> Problem
Would you write out the entries below word for word, omitting the pictures?

> Records for the task
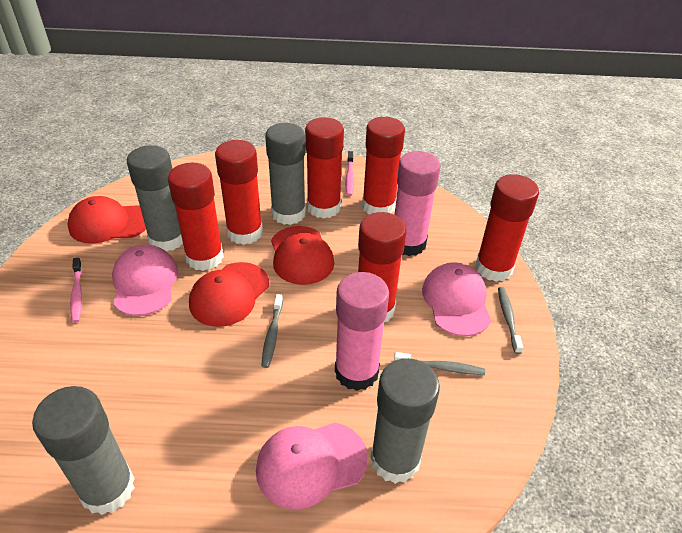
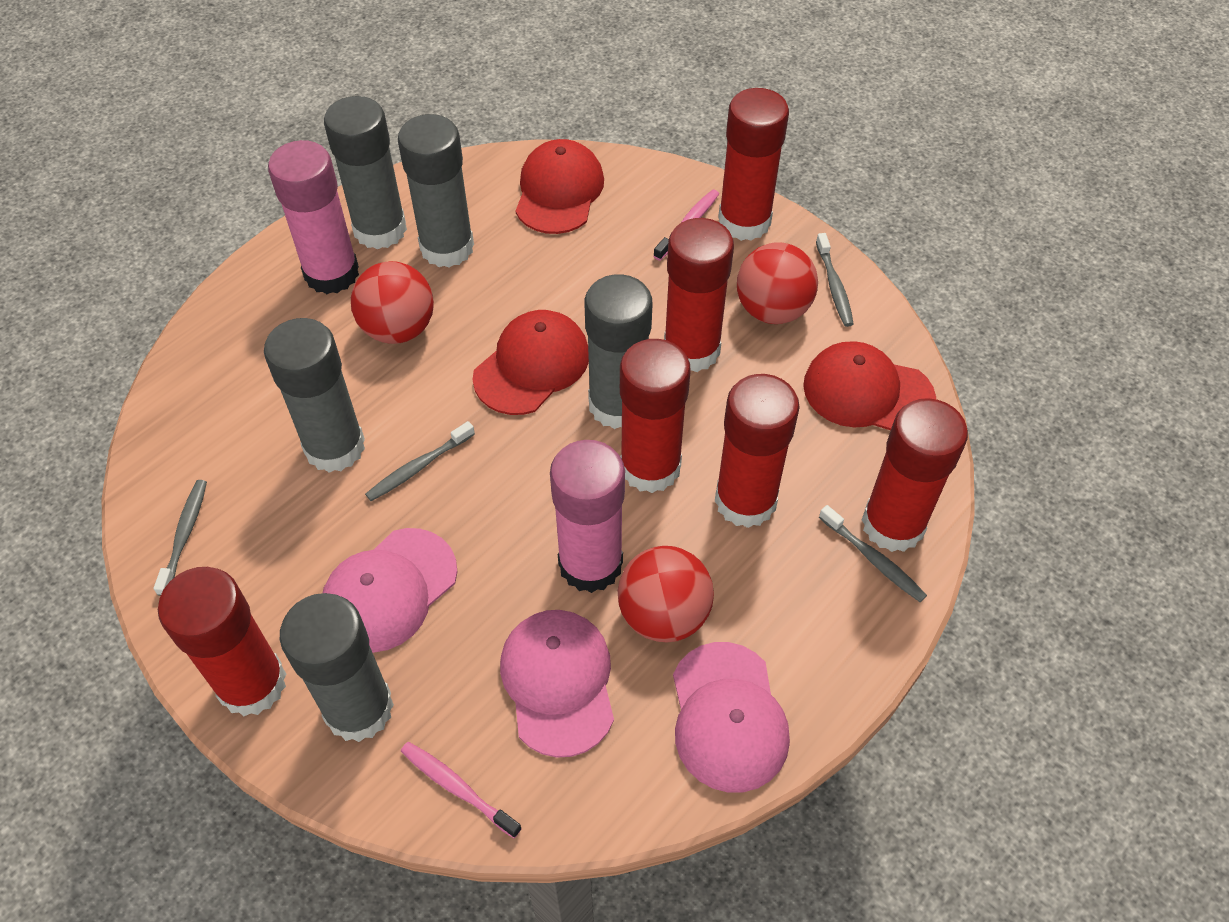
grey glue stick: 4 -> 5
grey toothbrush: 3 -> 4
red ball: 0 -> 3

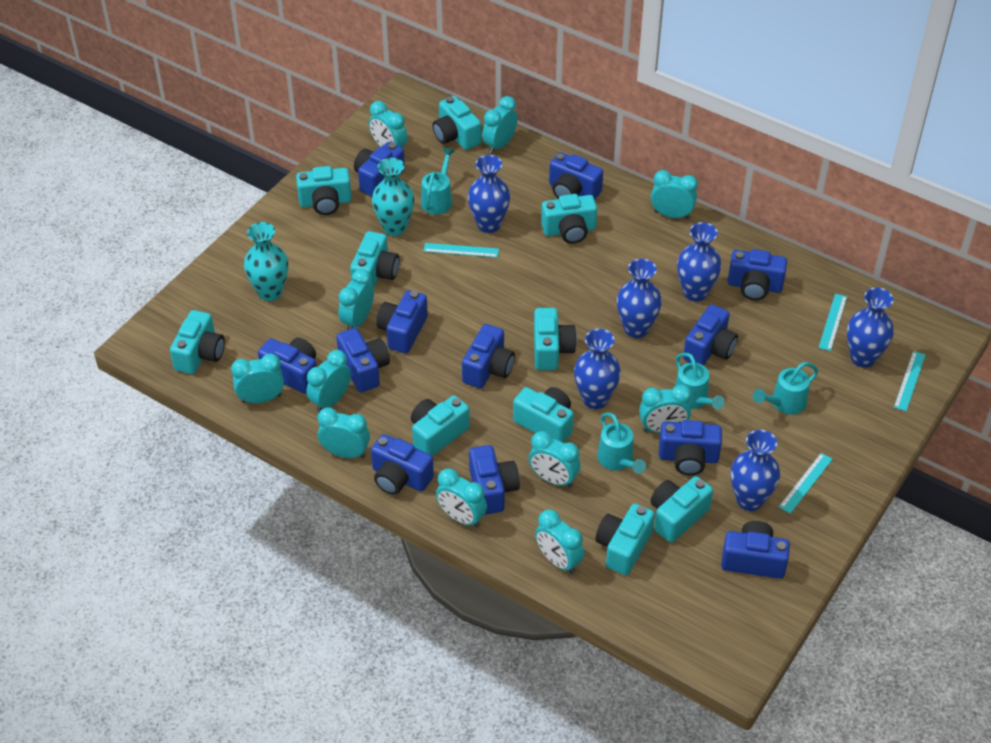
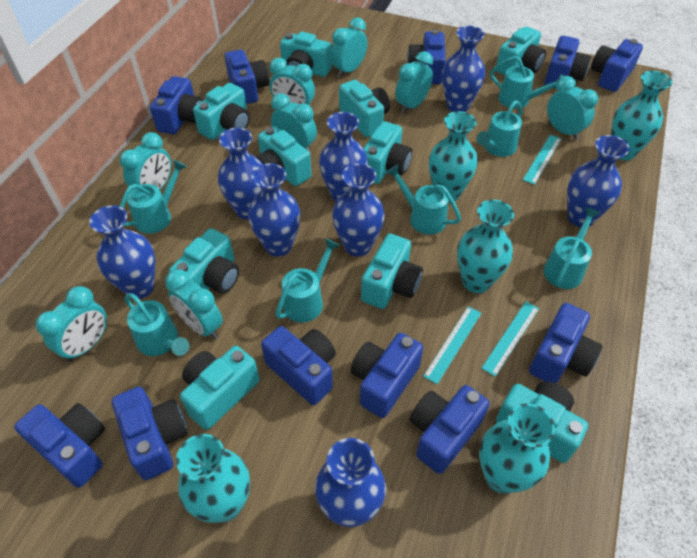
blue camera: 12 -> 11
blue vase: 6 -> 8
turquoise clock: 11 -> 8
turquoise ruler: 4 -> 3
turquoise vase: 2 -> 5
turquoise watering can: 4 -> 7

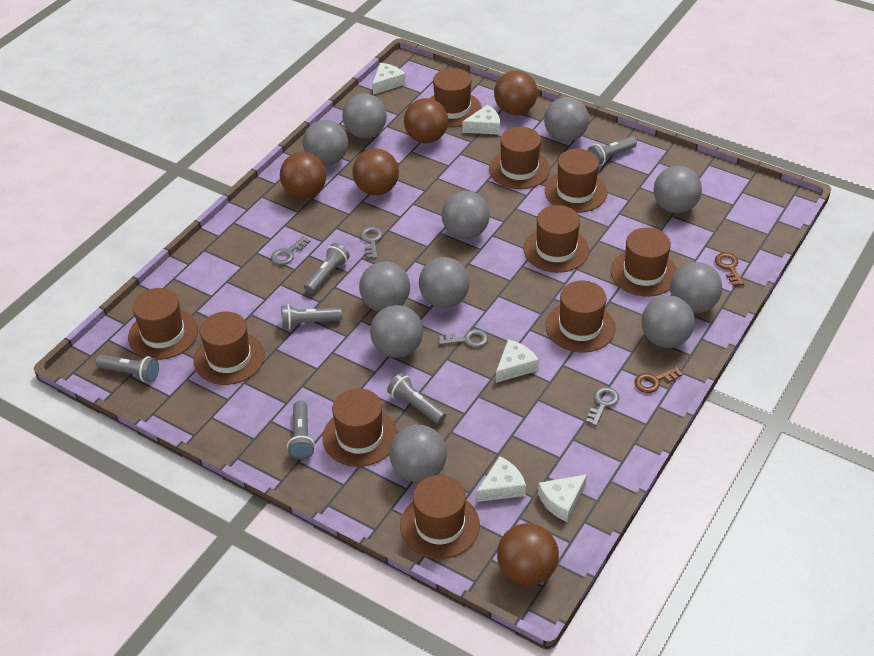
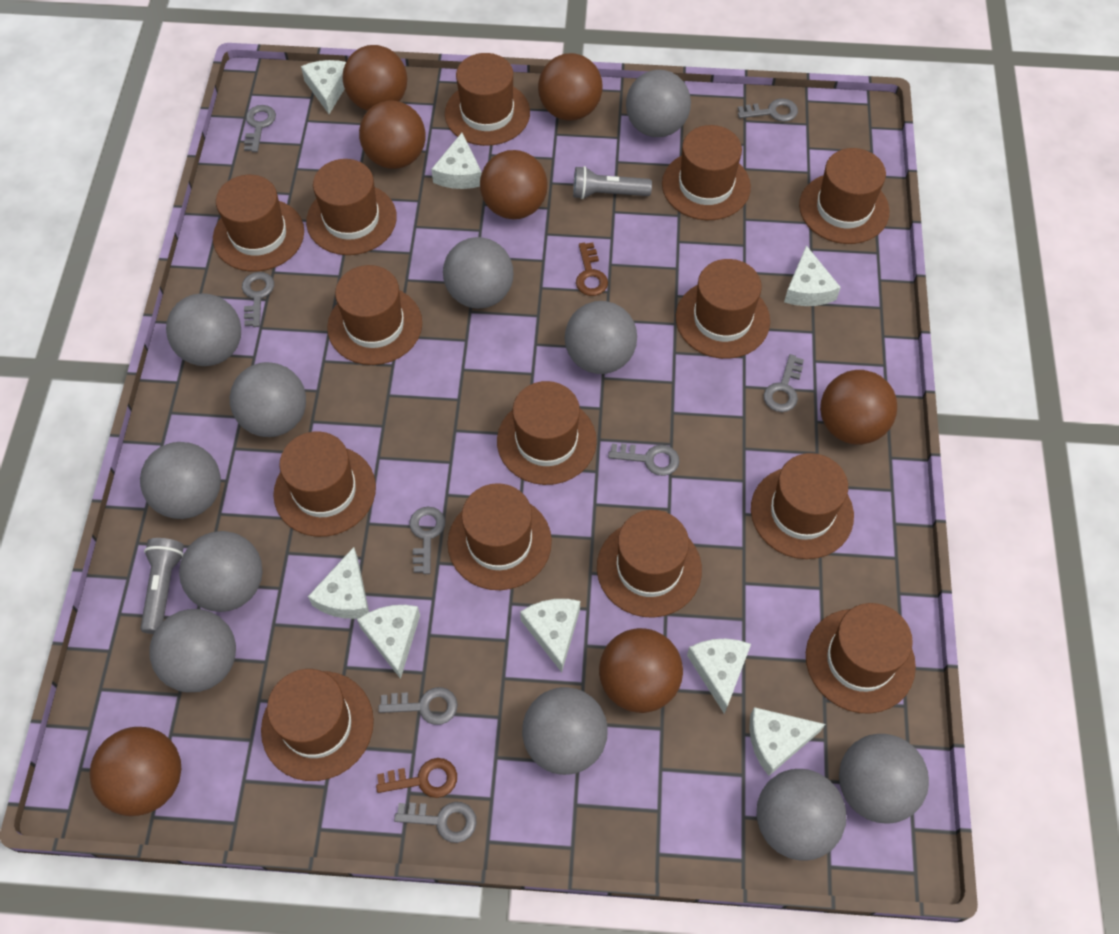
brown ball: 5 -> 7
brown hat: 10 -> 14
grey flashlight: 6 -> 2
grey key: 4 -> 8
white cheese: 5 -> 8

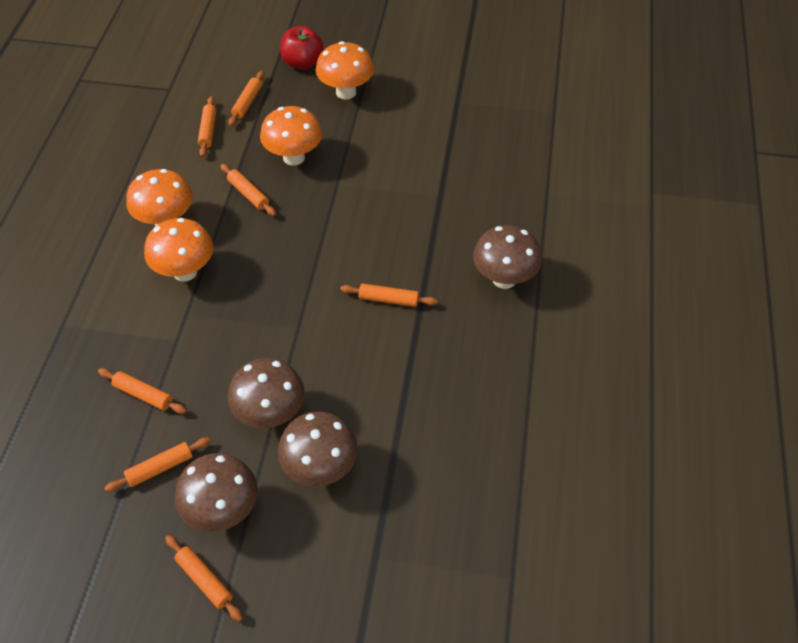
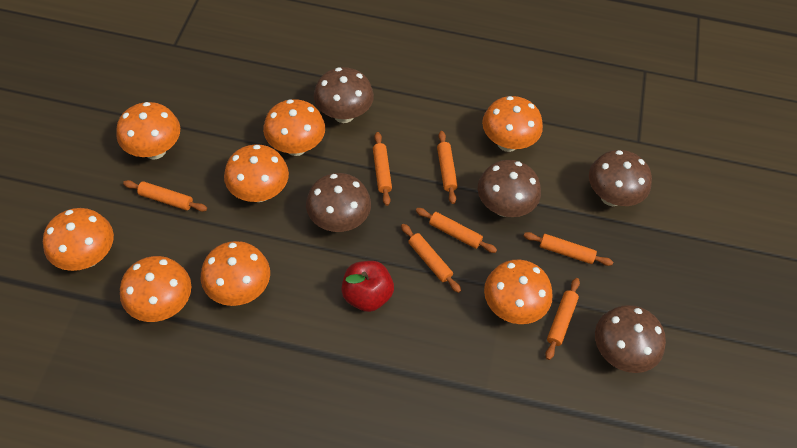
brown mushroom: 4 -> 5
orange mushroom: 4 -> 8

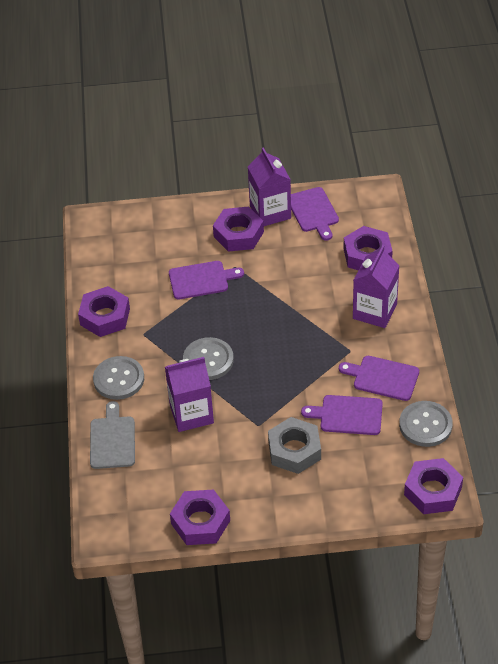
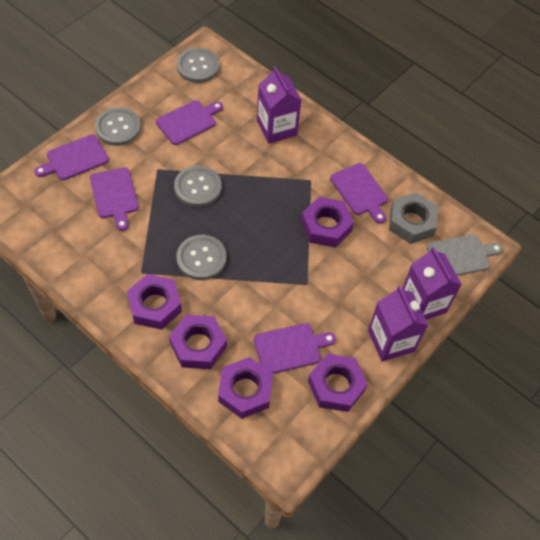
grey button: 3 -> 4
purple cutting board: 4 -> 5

> Answer below
grey glue stick: 4 -> 5
grey toothbrush: 3 -> 4
red ball: 0 -> 3

blue camera: 12 -> 11
blue vase: 6 -> 8
turquoise clock: 11 -> 8
turquoise ruler: 4 -> 3
turquoise vase: 2 -> 5
turquoise watering can: 4 -> 7

brown ball: 5 -> 7
brown hat: 10 -> 14
grey flashlight: 6 -> 2
grey key: 4 -> 8
white cheese: 5 -> 8

brown mushroom: 4 -> 5
orange mushroom: 4 -> 8

grey button: 3 -> 4
purple cutting board: 4 -> 5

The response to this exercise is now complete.